What you will do: Could you repeat all of the entries below, character for character?

Records shown:
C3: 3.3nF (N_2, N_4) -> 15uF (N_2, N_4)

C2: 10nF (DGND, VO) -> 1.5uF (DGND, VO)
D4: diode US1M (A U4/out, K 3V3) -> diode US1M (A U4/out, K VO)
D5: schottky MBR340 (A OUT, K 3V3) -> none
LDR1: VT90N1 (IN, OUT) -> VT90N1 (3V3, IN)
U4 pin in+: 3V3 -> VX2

Answer:
C3: 3.3nF (N_2, N_4) -> 15uF (N_2, N_4)

C2: 10nF (DGND, VO) -> 1.5uF (DGND, VO)
D4: diode US1M (A U4/out, K 3V3) -> diode US1M (A U4/out, K VO)
D5: schottky MBR340 (A OUT, K 3V3) -> none
LDR1: VT90N1 (IN, OUT) -> VT90N1 (3V3, IN)
U4 pin in+: 3V3 -> VX2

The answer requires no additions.